* **Source records**
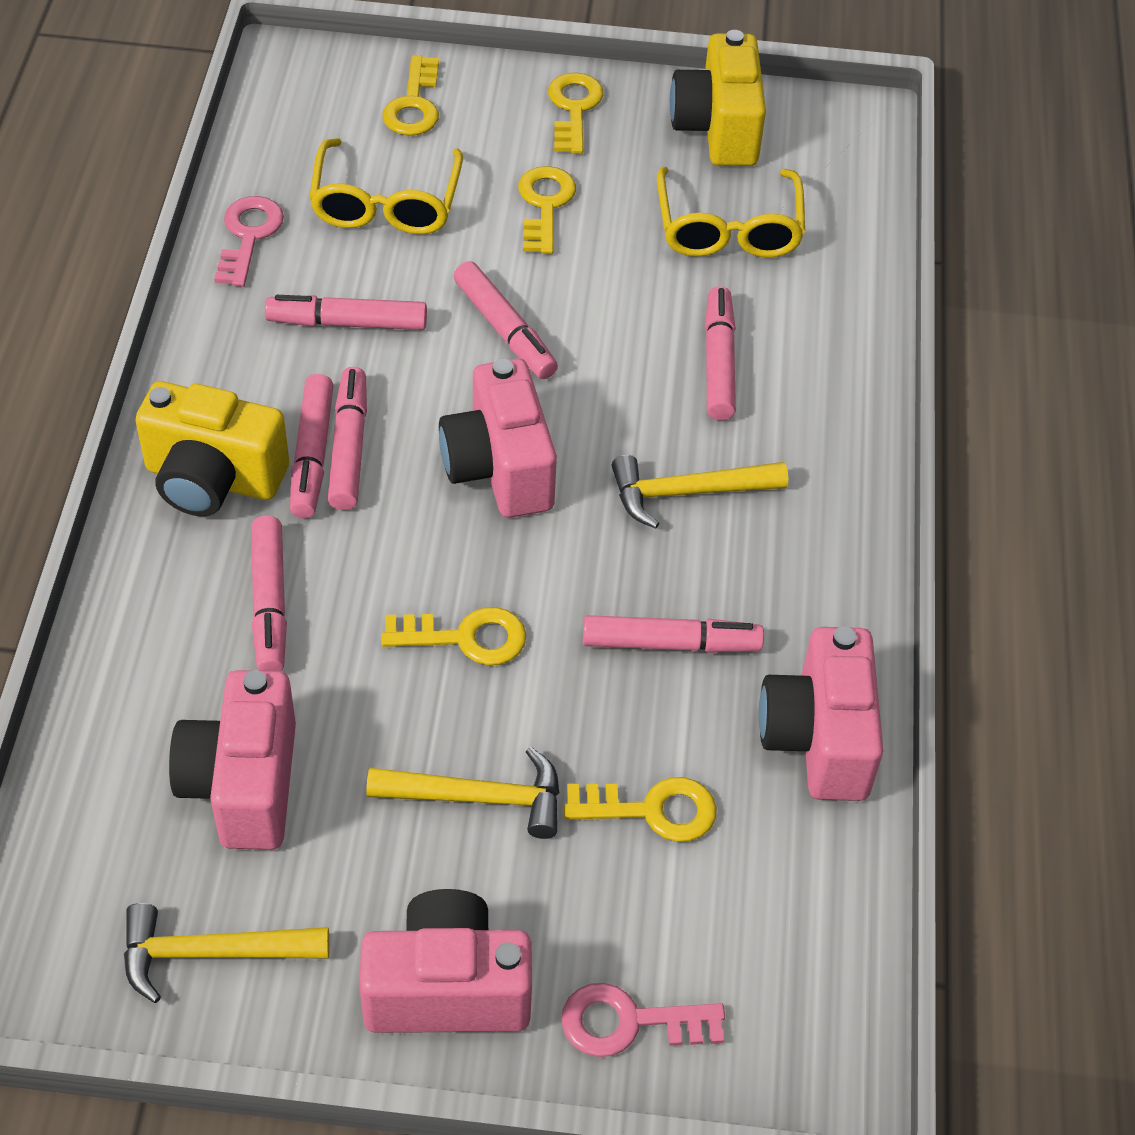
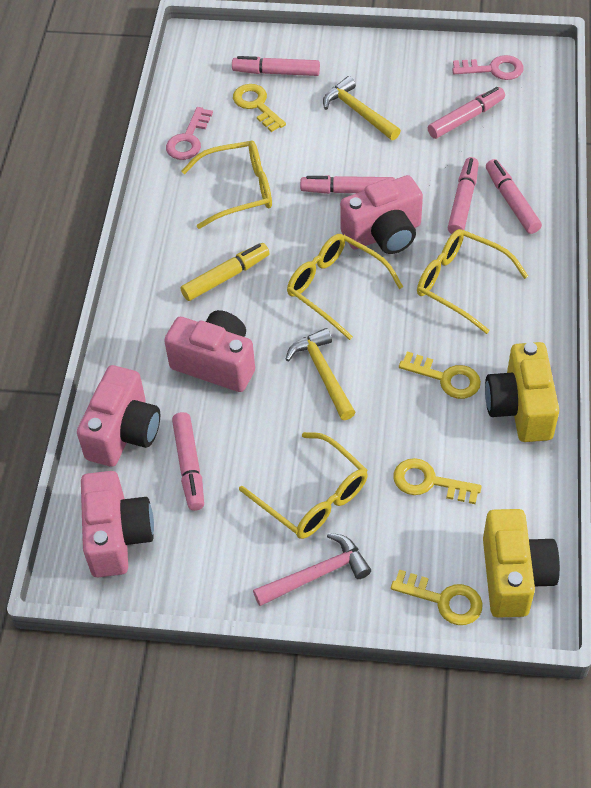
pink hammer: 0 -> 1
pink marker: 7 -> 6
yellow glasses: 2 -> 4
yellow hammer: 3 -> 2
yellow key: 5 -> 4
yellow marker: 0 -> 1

* **Exercise prompt**
When you set down the material above, keep every word exact and include no pictures.

* **Solution to this problem**
pink hammer: 0 -> 1
pink marker: 7 -> 6
yellow glasses: 2 -> 4
yellow hammer: 3 -> 2
yellow key: 5 -> 4
yellow marker: 0 -> 1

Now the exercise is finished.